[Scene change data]

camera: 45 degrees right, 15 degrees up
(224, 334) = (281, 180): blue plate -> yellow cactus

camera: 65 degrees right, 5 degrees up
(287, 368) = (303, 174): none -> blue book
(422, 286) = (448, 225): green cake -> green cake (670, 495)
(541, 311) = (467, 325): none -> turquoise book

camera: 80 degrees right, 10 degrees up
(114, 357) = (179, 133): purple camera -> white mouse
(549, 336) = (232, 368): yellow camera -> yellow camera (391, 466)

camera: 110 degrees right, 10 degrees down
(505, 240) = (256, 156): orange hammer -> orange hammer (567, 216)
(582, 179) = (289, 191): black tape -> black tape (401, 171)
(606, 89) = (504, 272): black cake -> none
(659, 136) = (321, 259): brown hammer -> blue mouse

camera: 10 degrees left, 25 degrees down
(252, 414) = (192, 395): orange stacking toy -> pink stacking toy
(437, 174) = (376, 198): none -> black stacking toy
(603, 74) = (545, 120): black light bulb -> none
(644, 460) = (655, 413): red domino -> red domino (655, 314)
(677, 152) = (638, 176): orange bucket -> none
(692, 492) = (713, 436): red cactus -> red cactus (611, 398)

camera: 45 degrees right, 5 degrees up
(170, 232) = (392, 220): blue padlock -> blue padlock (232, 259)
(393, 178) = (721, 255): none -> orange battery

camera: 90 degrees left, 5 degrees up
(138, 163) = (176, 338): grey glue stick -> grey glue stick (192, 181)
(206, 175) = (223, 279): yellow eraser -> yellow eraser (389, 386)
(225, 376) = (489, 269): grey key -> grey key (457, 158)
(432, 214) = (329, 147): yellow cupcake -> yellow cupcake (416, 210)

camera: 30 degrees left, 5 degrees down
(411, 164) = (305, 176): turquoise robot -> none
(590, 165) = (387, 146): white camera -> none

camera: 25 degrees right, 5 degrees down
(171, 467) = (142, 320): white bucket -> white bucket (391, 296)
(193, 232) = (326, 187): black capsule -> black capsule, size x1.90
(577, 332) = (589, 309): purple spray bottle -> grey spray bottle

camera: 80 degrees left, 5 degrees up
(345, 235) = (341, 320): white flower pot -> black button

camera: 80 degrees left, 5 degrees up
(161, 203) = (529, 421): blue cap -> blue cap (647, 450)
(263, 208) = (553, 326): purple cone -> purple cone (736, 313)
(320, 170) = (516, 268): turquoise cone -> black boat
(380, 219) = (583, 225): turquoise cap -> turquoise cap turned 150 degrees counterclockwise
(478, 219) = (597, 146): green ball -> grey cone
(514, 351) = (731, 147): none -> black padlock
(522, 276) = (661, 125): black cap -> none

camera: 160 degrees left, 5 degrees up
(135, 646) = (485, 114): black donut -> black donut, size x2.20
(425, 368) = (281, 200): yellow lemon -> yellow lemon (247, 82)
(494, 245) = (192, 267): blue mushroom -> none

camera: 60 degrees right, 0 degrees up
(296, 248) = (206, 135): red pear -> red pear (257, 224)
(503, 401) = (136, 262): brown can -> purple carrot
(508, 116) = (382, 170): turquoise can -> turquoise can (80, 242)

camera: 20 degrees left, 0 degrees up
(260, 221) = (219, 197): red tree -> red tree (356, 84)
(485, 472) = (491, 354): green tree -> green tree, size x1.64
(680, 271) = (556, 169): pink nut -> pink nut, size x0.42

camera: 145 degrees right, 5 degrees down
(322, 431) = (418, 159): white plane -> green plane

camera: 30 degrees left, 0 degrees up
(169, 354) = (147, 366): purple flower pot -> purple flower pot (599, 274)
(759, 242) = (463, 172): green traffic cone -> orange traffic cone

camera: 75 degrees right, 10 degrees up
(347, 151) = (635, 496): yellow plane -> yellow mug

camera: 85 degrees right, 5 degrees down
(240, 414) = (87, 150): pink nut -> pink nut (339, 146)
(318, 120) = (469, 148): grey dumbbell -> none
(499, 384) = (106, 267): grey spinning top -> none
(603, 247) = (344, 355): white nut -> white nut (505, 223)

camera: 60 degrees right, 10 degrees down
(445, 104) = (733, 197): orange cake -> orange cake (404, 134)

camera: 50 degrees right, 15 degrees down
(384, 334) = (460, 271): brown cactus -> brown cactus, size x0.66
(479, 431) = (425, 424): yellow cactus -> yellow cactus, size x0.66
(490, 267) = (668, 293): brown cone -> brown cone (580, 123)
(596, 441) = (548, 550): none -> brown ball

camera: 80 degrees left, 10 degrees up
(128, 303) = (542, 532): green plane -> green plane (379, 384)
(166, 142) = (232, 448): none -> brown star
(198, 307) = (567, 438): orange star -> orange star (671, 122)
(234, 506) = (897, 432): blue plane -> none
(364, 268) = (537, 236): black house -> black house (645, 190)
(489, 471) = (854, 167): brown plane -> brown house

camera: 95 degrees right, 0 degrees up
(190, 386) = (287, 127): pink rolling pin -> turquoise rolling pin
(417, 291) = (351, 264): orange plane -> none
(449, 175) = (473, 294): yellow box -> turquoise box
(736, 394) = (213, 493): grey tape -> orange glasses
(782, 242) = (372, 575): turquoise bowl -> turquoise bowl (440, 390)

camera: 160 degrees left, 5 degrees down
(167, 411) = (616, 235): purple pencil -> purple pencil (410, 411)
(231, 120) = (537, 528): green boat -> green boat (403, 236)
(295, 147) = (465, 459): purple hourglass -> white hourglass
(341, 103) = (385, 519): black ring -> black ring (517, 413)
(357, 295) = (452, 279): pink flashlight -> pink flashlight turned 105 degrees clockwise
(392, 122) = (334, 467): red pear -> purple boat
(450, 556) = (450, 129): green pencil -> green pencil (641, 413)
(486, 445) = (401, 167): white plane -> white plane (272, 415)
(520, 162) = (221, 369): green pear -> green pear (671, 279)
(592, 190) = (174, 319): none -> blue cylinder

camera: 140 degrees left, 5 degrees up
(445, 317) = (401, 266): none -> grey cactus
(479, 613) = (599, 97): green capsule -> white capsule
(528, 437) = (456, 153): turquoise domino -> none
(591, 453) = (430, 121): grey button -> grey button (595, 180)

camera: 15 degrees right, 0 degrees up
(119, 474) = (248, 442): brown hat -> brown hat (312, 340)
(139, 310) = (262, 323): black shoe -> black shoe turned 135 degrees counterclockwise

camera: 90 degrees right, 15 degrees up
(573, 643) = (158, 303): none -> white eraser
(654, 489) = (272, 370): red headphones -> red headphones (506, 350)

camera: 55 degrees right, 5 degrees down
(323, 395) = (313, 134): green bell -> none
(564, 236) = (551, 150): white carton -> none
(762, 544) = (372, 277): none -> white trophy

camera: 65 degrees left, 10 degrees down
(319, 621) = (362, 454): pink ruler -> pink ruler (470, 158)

TASK INSTRUCTIONS: Please show the lines in the entries above that hold the string "brown".

TASK RESPONSE:
(659, 136) = (321, 259): brown hammer -> blue mouse
(503, 401) = (136, 262): brown can -> purple carrot
(384, 334) = (460, 271): brown cactus -> brown cactus, size x0.66
(490, 267) = (668, 293): brown cone -> brown cone (580, 123)
(596, 441) = (548, 550): none -> brown ball
(166, 142) = (232, 448): none -> brown star
(489, 471) = (854, 167): brown plane -> brown house
(119, 474) = (248, 442): brown hat -> brown hat (312, 340)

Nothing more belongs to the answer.